Scene difference descriptions:

————————

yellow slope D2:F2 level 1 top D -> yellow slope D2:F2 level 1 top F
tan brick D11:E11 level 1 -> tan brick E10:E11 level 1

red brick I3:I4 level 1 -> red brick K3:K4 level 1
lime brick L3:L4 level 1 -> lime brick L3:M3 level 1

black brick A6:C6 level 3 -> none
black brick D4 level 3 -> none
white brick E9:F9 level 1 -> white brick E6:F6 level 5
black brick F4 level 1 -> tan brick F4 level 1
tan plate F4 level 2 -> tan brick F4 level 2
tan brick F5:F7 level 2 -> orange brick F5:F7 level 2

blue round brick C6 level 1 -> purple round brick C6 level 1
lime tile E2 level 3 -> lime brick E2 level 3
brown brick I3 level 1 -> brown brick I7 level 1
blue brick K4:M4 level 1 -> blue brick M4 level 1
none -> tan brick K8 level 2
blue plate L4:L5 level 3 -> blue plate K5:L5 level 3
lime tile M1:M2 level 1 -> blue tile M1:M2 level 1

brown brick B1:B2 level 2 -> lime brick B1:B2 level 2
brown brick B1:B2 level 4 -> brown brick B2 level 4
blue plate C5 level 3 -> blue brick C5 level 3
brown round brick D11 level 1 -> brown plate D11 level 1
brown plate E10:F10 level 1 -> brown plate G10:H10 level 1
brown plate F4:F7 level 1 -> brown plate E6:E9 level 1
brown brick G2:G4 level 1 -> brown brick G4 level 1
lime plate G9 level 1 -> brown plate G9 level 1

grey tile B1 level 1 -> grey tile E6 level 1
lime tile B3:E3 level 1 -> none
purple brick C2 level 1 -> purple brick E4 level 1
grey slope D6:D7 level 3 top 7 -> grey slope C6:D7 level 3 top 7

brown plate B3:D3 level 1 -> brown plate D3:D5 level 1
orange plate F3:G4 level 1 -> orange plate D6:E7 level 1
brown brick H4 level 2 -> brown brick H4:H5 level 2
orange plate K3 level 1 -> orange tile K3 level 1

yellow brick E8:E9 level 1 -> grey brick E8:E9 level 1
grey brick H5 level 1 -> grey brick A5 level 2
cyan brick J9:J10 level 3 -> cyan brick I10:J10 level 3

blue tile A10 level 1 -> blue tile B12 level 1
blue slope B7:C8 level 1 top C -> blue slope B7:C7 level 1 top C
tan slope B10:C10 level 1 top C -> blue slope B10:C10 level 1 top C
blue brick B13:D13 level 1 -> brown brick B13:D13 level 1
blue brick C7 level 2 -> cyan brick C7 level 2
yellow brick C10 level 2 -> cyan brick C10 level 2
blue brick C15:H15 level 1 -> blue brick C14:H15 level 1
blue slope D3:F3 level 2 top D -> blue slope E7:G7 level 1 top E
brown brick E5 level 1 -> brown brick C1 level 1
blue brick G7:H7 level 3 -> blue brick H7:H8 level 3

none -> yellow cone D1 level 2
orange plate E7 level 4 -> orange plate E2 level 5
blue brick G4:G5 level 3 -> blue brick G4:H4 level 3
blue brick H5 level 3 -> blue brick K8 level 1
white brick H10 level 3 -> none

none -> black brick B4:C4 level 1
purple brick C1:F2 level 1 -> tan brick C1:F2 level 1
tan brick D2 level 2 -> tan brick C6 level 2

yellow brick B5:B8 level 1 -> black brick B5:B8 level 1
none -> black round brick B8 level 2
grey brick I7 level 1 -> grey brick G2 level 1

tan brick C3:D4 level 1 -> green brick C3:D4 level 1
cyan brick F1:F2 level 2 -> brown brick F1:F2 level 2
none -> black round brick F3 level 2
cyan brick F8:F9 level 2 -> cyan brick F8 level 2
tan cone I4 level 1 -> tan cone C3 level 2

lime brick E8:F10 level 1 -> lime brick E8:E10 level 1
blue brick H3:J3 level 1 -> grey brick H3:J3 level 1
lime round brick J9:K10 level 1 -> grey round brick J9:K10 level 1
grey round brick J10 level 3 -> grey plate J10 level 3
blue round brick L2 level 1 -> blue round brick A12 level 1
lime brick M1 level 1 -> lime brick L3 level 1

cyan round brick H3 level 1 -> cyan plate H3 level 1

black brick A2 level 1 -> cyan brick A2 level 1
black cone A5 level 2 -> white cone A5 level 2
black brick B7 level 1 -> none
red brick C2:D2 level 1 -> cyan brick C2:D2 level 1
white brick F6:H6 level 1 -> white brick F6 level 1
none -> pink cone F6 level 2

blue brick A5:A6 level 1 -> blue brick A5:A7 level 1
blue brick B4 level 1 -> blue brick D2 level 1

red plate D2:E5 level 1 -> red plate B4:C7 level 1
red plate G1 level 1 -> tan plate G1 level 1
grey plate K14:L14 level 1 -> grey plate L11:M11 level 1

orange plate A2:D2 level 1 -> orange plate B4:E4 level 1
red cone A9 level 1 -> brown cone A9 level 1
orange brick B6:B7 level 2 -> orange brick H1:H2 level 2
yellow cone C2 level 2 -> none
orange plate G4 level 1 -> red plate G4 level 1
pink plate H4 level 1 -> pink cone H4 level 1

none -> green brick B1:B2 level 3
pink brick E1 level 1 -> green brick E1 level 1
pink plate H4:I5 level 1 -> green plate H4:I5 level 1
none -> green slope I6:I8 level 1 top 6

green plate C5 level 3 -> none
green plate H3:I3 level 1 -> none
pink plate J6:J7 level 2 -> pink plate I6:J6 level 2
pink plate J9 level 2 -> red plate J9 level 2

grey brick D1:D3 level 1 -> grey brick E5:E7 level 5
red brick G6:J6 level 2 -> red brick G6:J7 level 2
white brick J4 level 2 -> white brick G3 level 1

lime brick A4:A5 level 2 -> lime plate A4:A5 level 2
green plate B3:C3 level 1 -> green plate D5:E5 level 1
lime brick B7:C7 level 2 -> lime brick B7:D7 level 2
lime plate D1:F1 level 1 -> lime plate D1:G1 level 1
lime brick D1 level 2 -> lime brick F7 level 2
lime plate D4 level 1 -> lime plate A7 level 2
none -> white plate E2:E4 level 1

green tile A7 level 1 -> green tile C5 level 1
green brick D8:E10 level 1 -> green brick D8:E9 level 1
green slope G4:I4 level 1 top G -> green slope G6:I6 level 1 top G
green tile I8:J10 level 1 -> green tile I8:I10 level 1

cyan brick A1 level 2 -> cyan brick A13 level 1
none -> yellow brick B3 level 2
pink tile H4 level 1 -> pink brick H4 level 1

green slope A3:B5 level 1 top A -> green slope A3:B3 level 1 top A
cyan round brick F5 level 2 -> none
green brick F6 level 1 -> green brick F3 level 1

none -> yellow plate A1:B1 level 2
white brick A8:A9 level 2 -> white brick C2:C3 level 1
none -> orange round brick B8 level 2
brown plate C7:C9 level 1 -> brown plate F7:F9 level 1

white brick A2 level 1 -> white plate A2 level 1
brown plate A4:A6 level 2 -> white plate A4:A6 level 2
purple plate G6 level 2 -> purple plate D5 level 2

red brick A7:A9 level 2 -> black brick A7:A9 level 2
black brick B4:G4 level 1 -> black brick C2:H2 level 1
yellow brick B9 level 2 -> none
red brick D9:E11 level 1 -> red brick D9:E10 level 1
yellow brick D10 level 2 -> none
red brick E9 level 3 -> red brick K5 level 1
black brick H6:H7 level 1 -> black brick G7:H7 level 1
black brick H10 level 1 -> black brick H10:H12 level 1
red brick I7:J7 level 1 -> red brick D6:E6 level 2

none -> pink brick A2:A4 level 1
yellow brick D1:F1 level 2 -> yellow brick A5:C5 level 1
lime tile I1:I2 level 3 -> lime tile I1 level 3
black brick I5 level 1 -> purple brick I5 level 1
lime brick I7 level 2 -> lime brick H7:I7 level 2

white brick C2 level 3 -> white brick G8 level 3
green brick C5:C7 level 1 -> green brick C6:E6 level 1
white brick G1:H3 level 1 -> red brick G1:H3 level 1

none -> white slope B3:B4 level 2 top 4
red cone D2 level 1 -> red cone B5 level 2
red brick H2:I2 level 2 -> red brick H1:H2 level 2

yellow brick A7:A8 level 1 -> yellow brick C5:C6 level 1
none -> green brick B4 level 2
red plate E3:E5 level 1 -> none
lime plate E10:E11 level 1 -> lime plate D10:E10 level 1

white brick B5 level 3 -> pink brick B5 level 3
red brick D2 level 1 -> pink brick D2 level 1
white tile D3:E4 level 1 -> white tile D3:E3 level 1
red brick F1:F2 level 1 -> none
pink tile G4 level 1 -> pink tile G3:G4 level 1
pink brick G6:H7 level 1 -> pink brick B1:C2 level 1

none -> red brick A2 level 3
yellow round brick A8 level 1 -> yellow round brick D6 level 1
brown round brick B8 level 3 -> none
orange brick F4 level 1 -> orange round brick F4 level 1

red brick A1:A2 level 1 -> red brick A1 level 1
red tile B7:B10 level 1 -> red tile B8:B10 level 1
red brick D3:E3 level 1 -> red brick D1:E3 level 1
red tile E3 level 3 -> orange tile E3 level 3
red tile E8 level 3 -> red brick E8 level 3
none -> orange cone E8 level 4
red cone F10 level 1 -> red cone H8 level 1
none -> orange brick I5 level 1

————————

• **TASK TO CARRY OUT**
Show me every line in the data above that includes "orange".

• **ANSWER SECTION**
tan brick F5:F7 level 2 -> orange brick F5:F7 level 2
orange plate F3:G4 level 1 -> orange plate D6:E7 level 1
orange plate K3 level 1 -> orange tile K3 level 1
orange plate E7 level 4 -> orange plate E2 level 5
orange plate A2:D2 level 1 -> orange plate B4:E4 level 1
orange brick B6:B7 level 2 -> orange brick H1:H2 level 2
orange plate G4 level 1 -> red plate G4 level 1
none -> orange round brick B8 level 2
orange brick F4 level 1 -> orange round brick F4 level 1
red tile E3 level 3 -> orange tile E3 level 3
none -> orange cone E8 level 4
none -> orange brick I5 level 1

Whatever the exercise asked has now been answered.